__What you have to do__: Reproduce the whole of the records exactly, and make sure no picture is carried into the result.

[Supplied information]

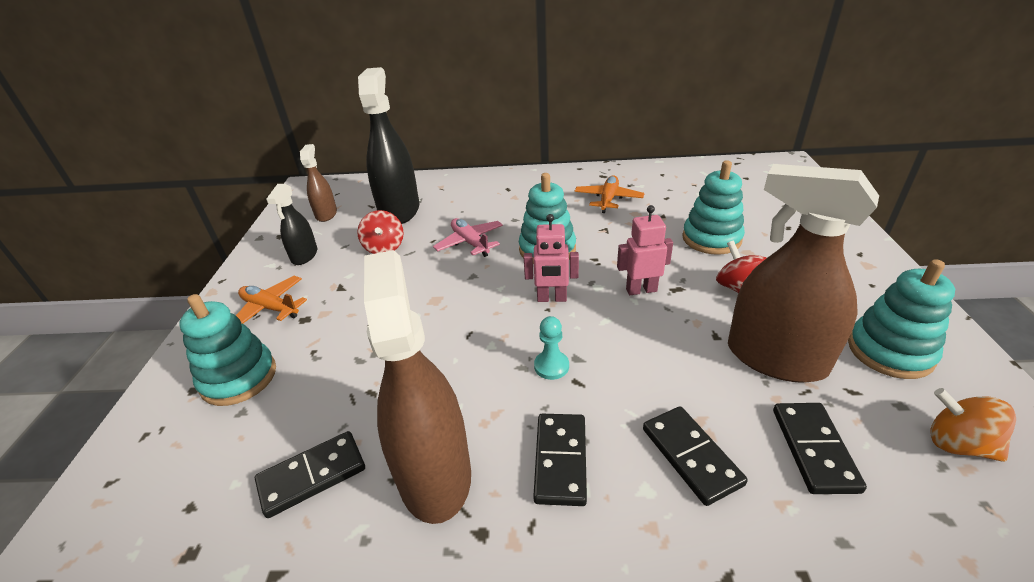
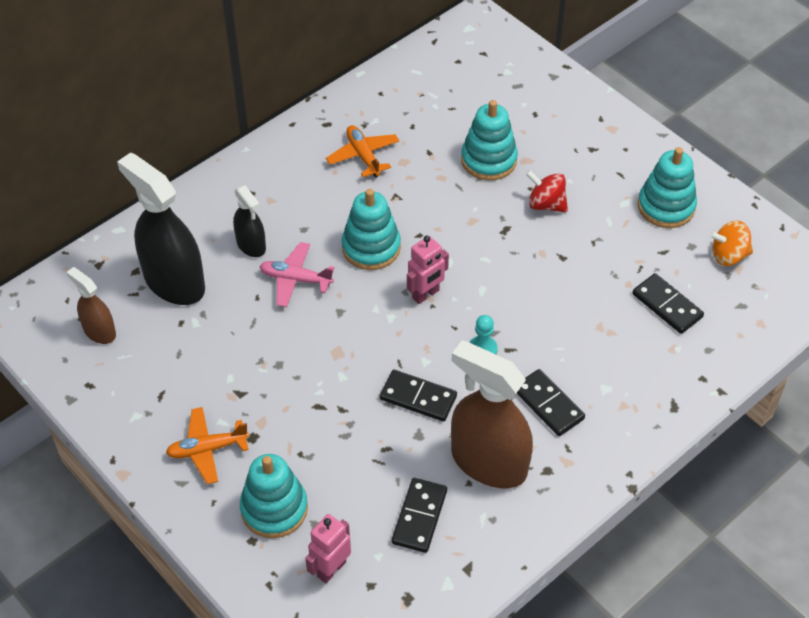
camera: 45 degrees left, 15 degrees up
(304, 255) = (155, 387): black spray bottle -> black spray bottle (251, 245)
(384, 248) = (222, 332): red spinning top -> none
(641, 290) = (482, 246): pink robot -> pink robot (331, 569)
(691, 456) = (612, 353): black domino -> black domino (418, 398)
(775, 358) = (609, 253): brown spray bottle -> none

[/Supplied information]

__Task response__:
camera: 45 degrees left, 15 degrees up
(304, 255) = (155, 387): black spray bottle -> black spray bottle (251, 245)
(384, 248) = (222, 332): red spinning top -> none
(641, 290) = (482, 246): pink robot -> pink robot (331, 569)
(691, 456) = (612, 353): black domino -> black domino (418, 398)
(775, 358) = (609, 253): brown spray bottle -> none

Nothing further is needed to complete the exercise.